**Exercise prompt:** There is material below. Print exactly the lines starting at the line with "camera: 65 degrees left, 10 degrees up" and ending at the line with "(607, 646) = (349, 570): grey", ends included, and no others.
#### Source data
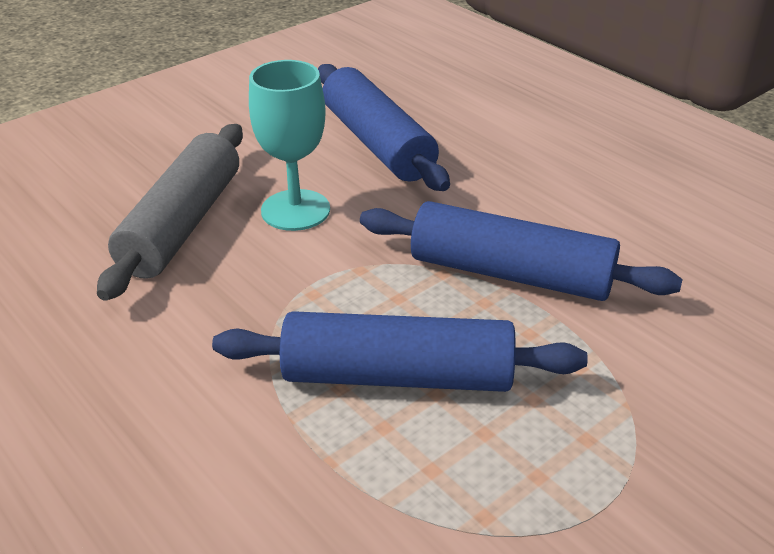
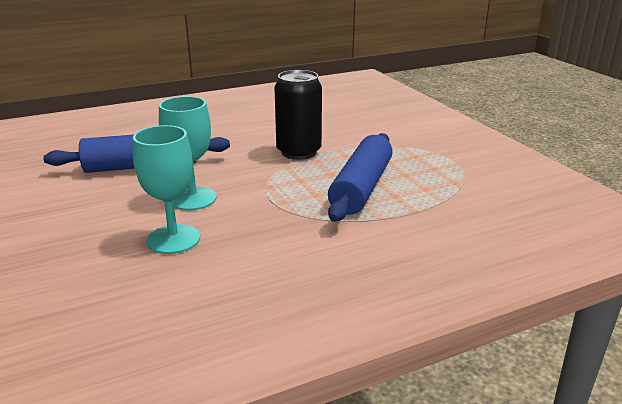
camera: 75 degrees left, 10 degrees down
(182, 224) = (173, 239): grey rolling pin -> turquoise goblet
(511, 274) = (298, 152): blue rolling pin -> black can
########
#### Source data
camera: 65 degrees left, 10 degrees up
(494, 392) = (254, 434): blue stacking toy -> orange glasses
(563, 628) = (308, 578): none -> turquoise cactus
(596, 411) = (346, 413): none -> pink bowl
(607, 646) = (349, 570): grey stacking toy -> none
########
#### Source data
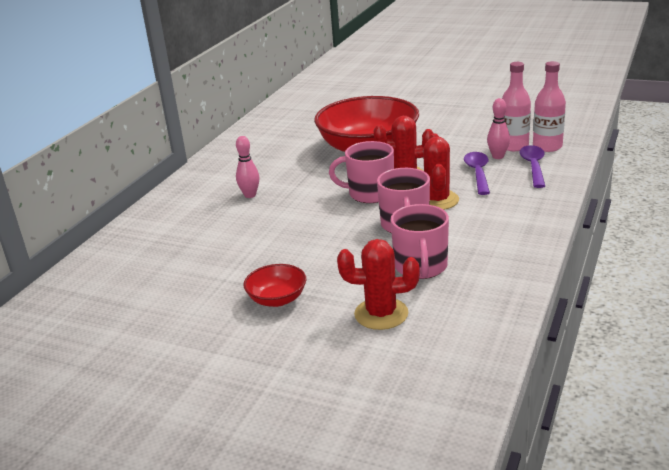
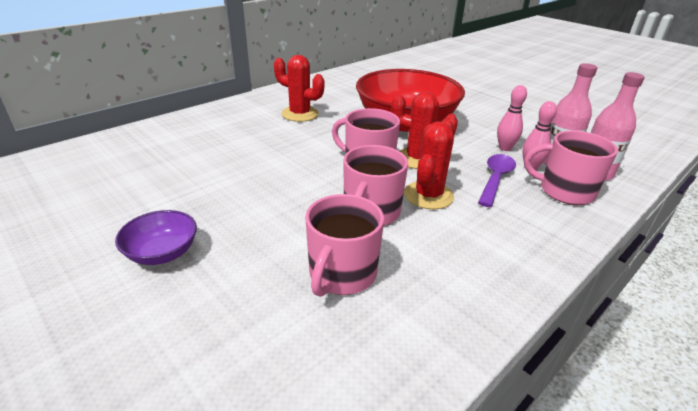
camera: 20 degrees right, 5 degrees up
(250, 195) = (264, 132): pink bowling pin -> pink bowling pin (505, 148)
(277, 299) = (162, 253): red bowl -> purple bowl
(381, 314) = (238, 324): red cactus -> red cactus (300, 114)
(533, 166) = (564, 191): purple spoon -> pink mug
########
**Solved exercise:**
camera: 65 degrees left, 10 degrees up
(494, 392) = (254, 434): blue stacking toy -> orange glasses
(563, 628) = (308, 578): none -> turquoise cactus
(596, 411) = (346, 413): none -> pink bowl
(607, 646) = (349, 570): grey stacking toy -> none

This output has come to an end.